[MATERIAL PROVIDED Boundary: Start]

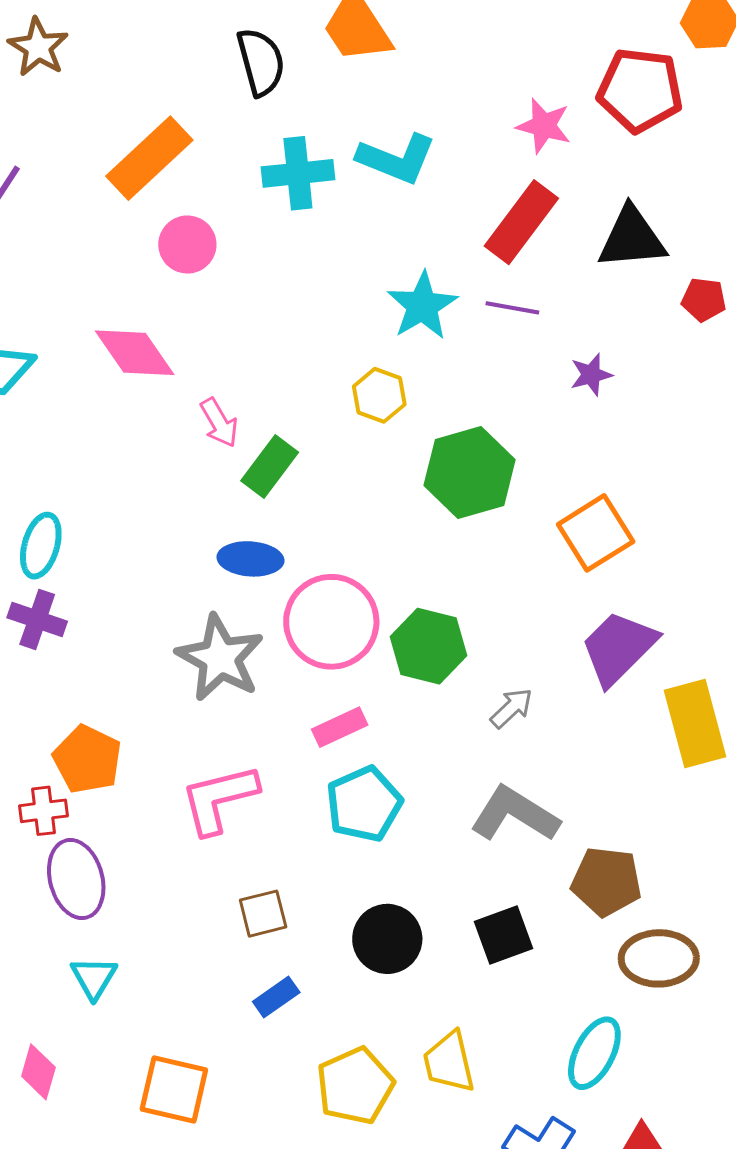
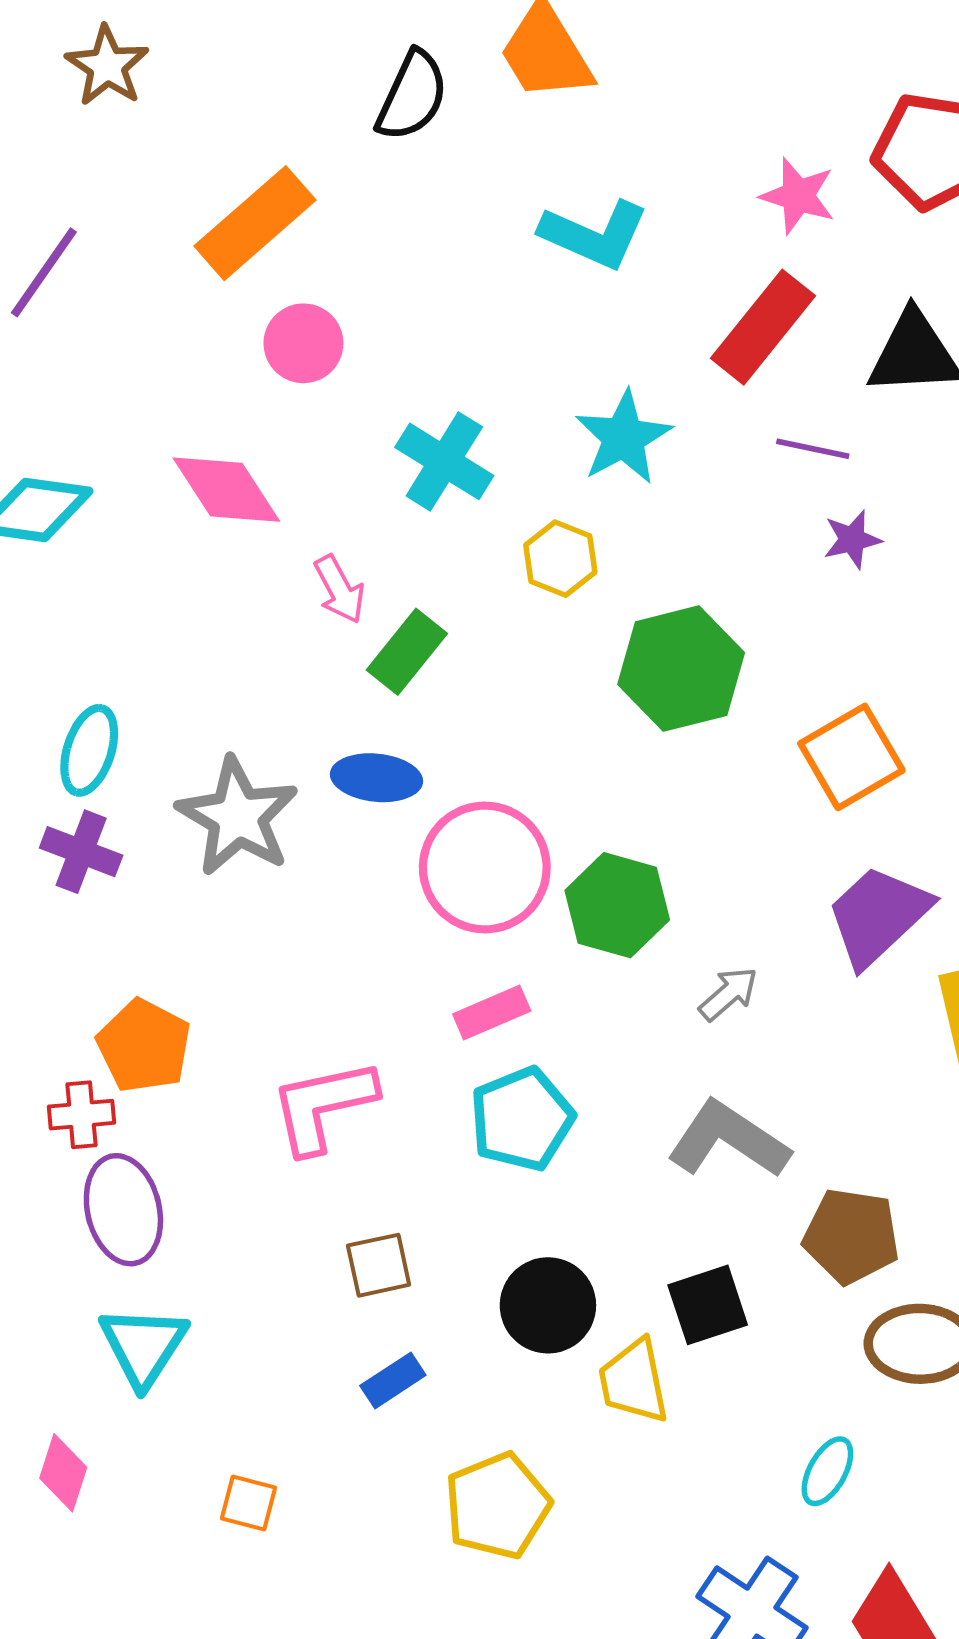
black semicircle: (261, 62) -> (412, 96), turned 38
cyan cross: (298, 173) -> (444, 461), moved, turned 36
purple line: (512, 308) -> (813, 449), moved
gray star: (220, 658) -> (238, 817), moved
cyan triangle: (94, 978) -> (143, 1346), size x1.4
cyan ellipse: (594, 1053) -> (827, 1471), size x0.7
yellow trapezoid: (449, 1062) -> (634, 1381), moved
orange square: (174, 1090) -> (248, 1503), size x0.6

[MATERIAL PROVIDED Boundary: End]
[MATERIAL PROVIDED Boundary: Start]

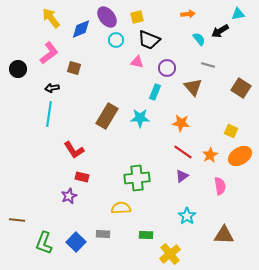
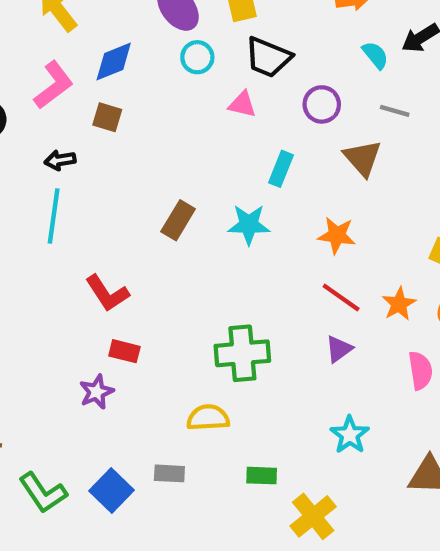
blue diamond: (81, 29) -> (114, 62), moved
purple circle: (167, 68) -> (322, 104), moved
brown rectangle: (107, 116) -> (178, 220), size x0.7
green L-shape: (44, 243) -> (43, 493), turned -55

[MATERIAL PROVIDED Boundary: End]

TASK INSTRUCTIONS: Your answer should be the lines of the listing above between the line holding "black semicircle: (261, 62)" and the line holding "orange square: (174, 1090)", inclusive, restated word for word and alone.

EXERCISE SOLUTION:
black semicircle: (261, 62) -> (412, 96), turned 38
cyan cross: (298, 173) -> (444, 461), moved, turned 36
purple line: (512, 308) -> (813, 449), moved
gray star: (220, 658) -> (238, 817), moved
cyan triangle: (94, 978) -> (143, 1346), size x1.4
cyan ellipse: (594, 1053) -> (827, 1471), size x0.7
yellow trapezoid: (449, 1062) -> (634, 1381), moved
orange square: (174, 1090) -> (248, 1503), size x0.6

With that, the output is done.